■ **YOUR ASSIGNMENT**:
Skip the pictures and copy all the data that follows exactly.

(RECORDS begins)

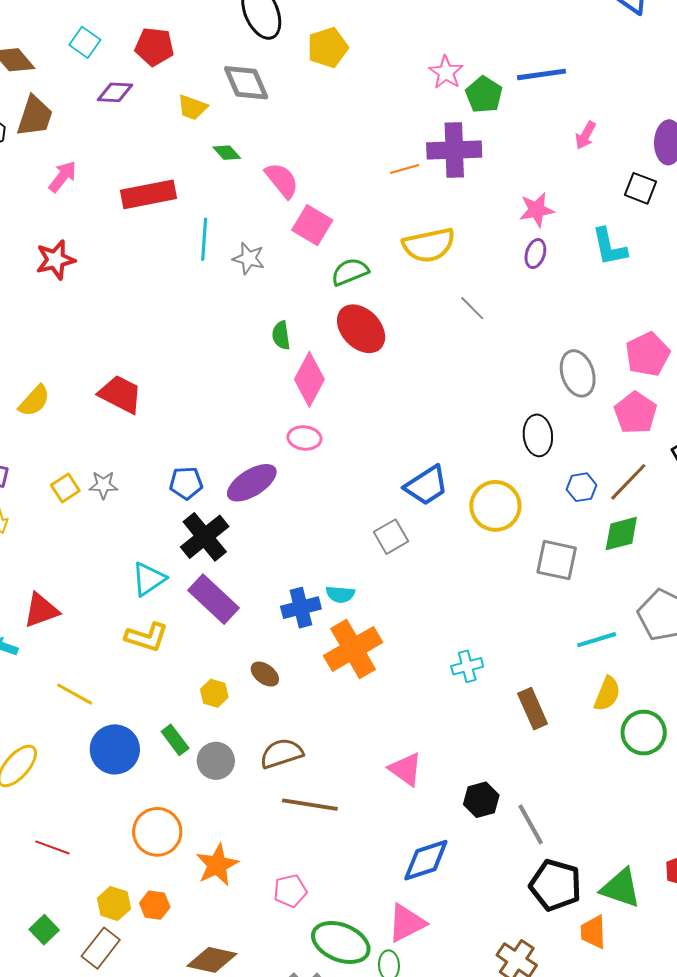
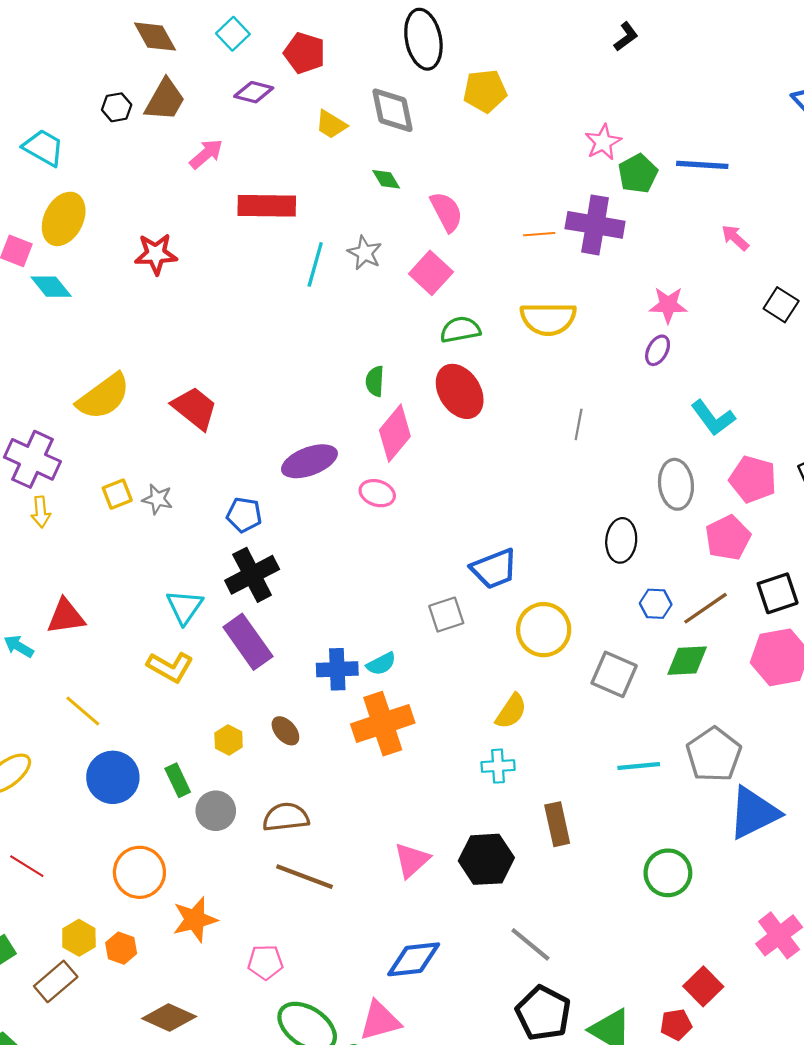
pink arrow: (586, 135) -> (735, 238), turned 92
green diamond: (227, 153) -> (386, 179), moved
pink arrow: (63, 177) -> (206, 154), moved
pink semicircle: (282, 180) -> (446, 212), moved
cyan L-shape: (609, 247) -> (713, 418), moved, turned -36
gray star: (249, 258) -> (365, 253), moved
gray line: (472, 308) -> (579, 424), moved, turned 44
pink pentagon: (648, 354) -> (753, 479), turned 30
yellow semicircle: (34, 401) -> (104, 397), size x1.5
purple ellipse: (252, 483) -> (309, 461), moved
yellow circle: (495, 506) -> (544, 630), moved
cyan triangle: (149, 579) -> (185, 607), turned -33
cyan semicircle: (340, 594) -> (381, 664), turned -44
yellow semicircle: (607, 694) -> (511, 711), moved
pink triangle: (405, 769) -> (412, 860), turned 30
black hexagon: (481, 800) -> (486, 859), moved, size x1.4
gray line: (531, 824) -> (530, 944), turned -33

(RECORDS ends)

■ **YOUR RESPONSE**:
pink arrow: (586, 135) -> (735, 238), turned 92
green diamond: (227, 153) -> (386, 179), moved
pink arrow: (63, 177) -> (206, 154), moved
pink semicircle: (282, 180) -> (446, 212), moved
cyan L-shape: (609, 247) -> (713, 418), moved, turned -36
gray star: (249, 258) -> (365, 253), moved
gray line: (472, 308) -> (579, 424), moved, turned 44
pink pentagon: (648, 354) -> (753, 479), turned 30
yellow semicircle: (34, 401) -> (104, 397), size x1.5
purple ellipse: (252, 483) -> (309, 461), moved
yellow circle: (495, 506) -> (544, 630), moved
cyan triangle: (149, 579) -> (185, 607), turned -33
cyan semicircle: (340, 594) -> (381, 664), turned -44
yellow semicircle: (607, 694) -> (511, 711), moved
pink triangle: (405, 769) -> (412, 860), turned 30
black hexagon: (481, 800) -> (486, 859), moved, size x1.4
gray line: (531, 824) -> (530, 944), turned -33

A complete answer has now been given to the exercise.